Before-and-after change records:
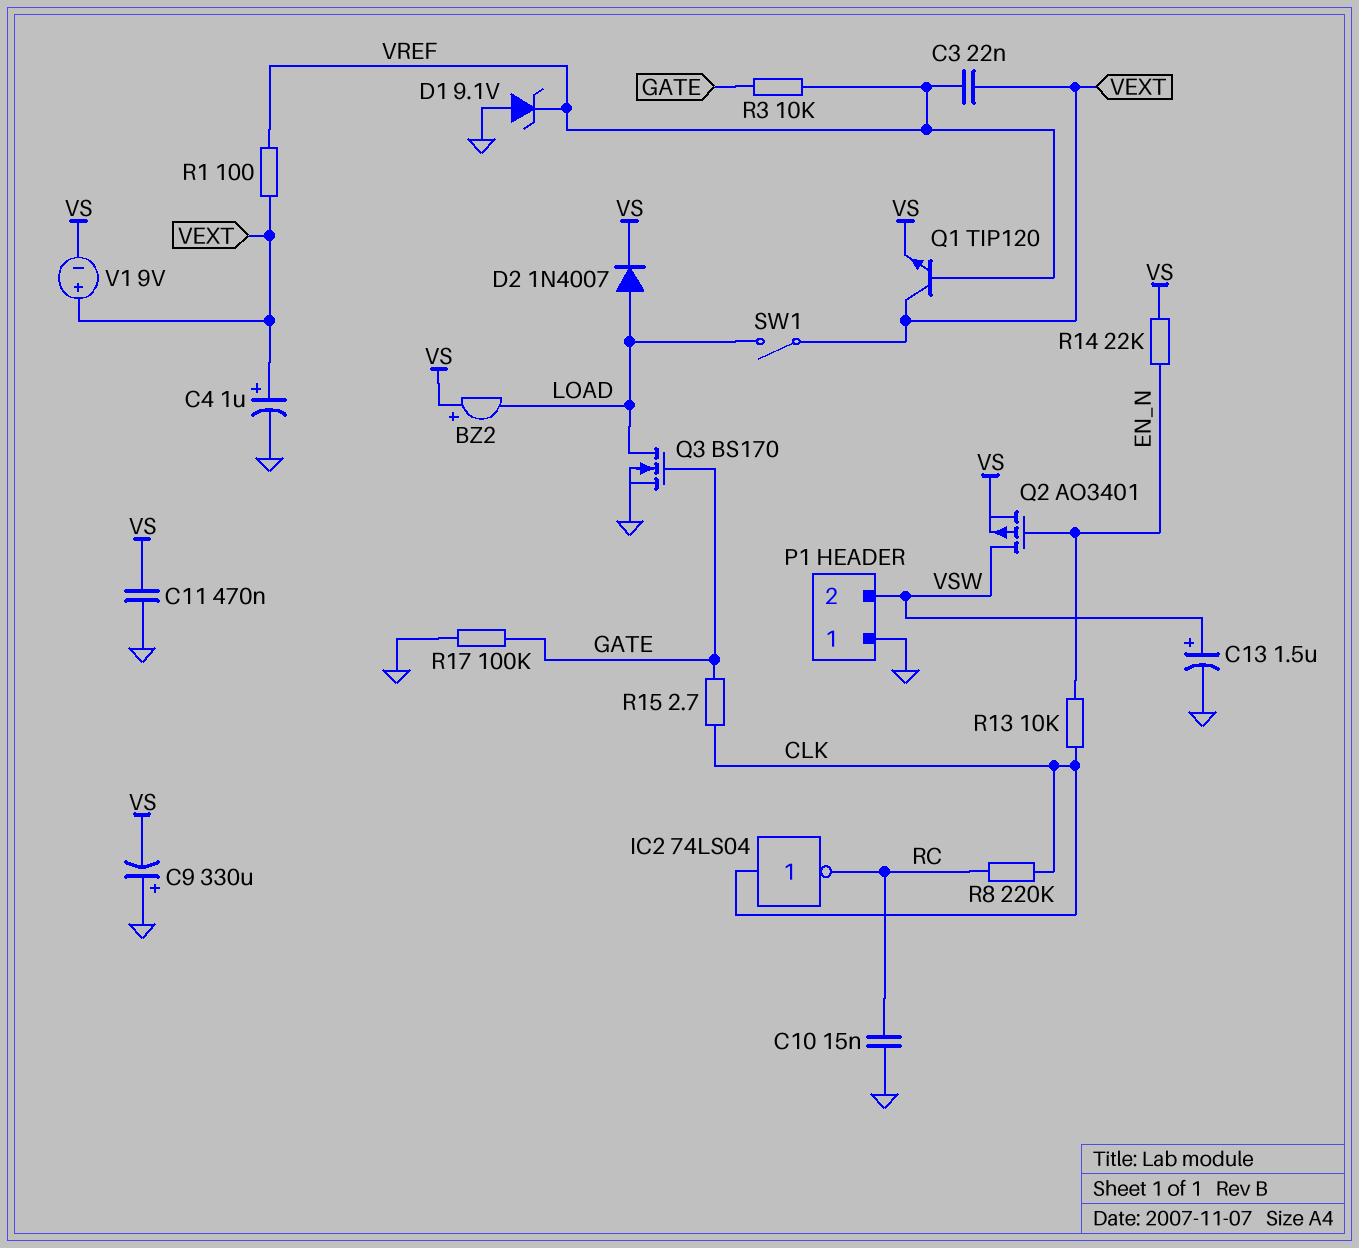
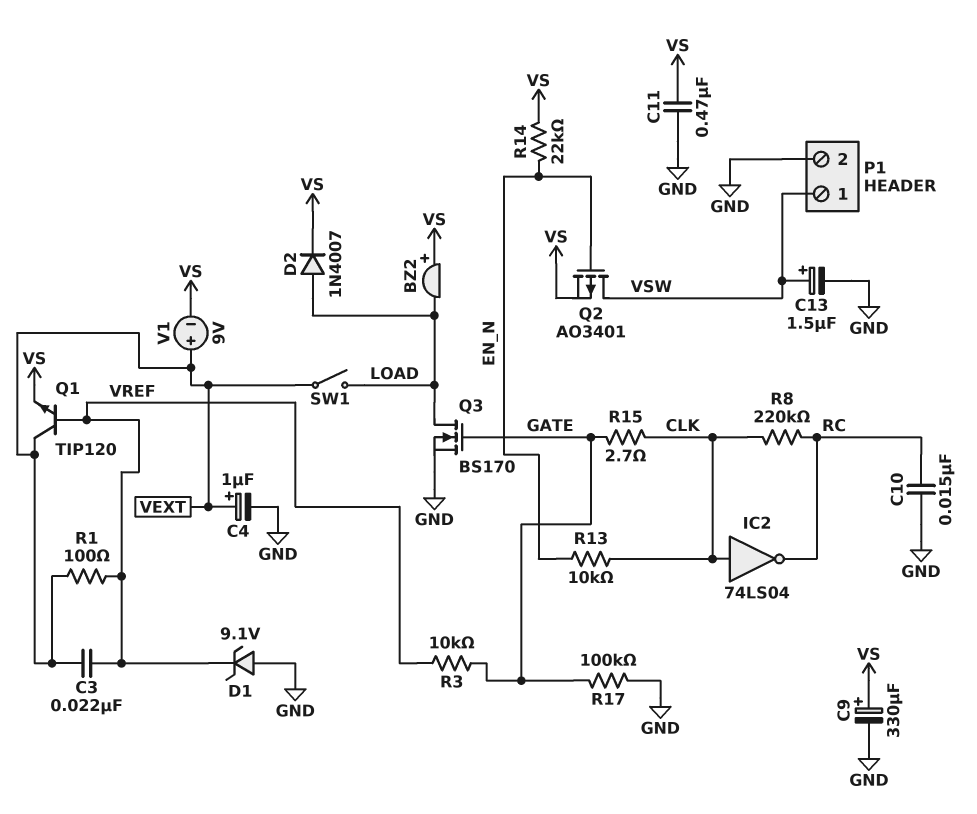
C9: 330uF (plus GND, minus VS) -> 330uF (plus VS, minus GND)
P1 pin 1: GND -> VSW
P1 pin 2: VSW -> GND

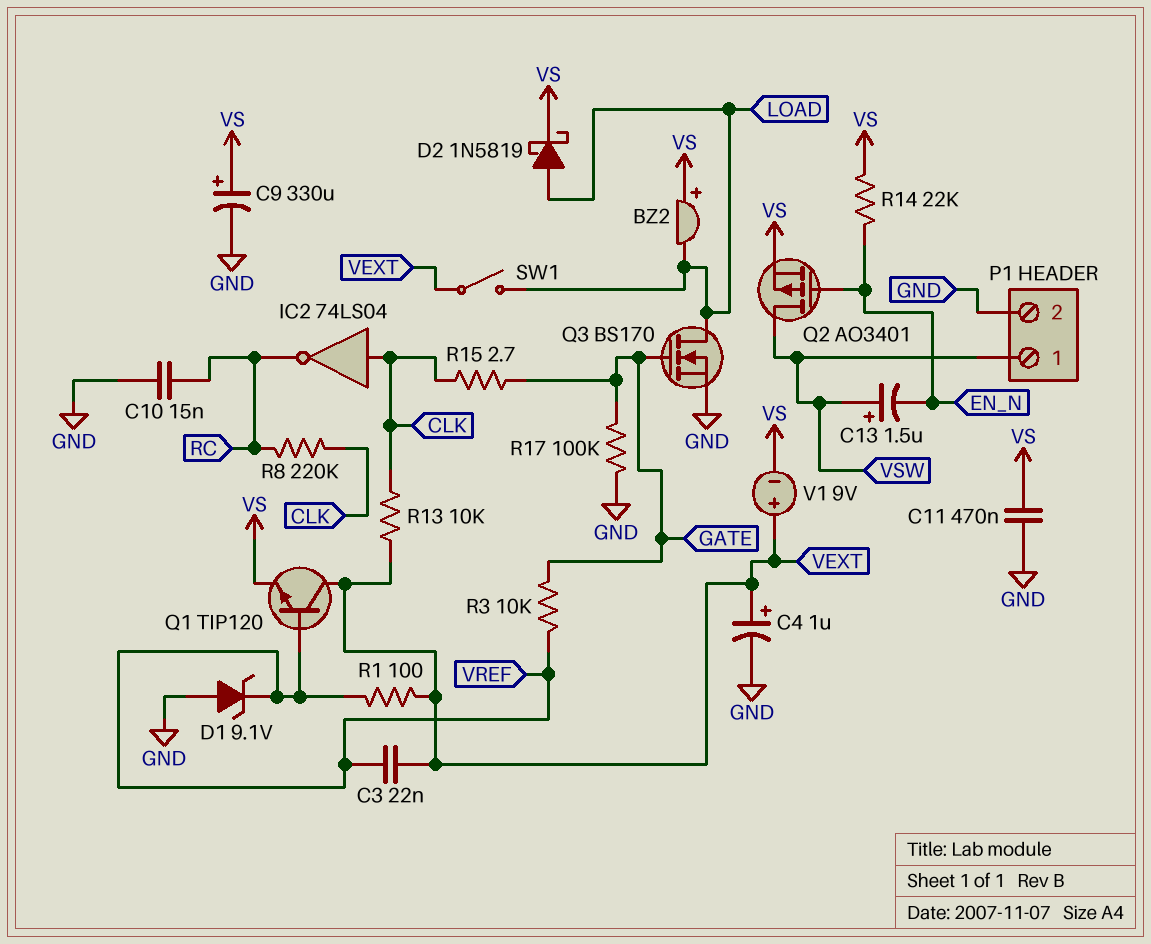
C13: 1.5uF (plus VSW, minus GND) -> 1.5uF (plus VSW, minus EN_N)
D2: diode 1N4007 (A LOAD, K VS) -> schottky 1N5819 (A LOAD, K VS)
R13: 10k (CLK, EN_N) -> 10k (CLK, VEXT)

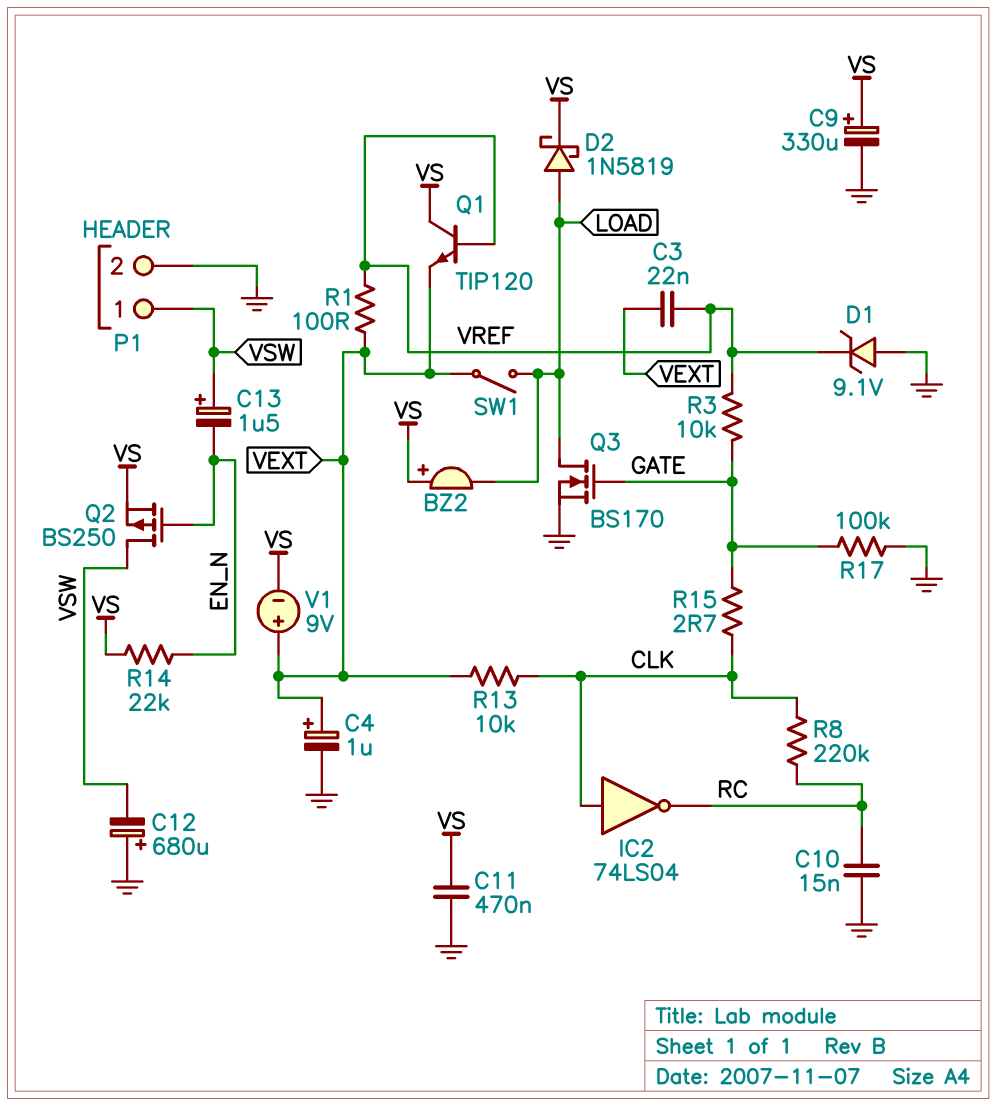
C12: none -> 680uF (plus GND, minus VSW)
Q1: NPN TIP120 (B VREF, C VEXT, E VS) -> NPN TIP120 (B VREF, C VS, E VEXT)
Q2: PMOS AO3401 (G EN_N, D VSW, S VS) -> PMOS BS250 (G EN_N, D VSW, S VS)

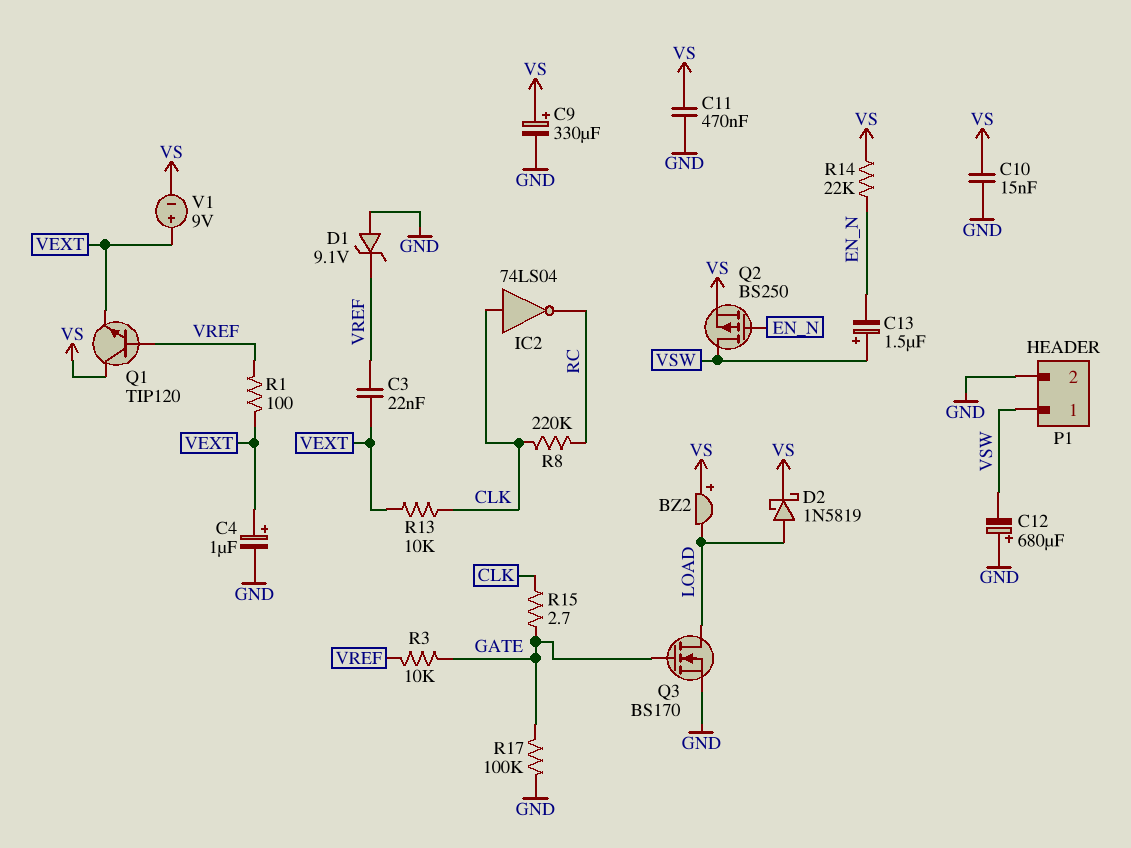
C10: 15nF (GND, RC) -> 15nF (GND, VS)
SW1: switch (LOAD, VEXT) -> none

Brief >> Wherever a line in the data above holds "none", copy that line.

Exercise output >>
C12: none -> 680uF (plus GND, minus VSW)
SW1: switch (LOAD, VEXT) -> none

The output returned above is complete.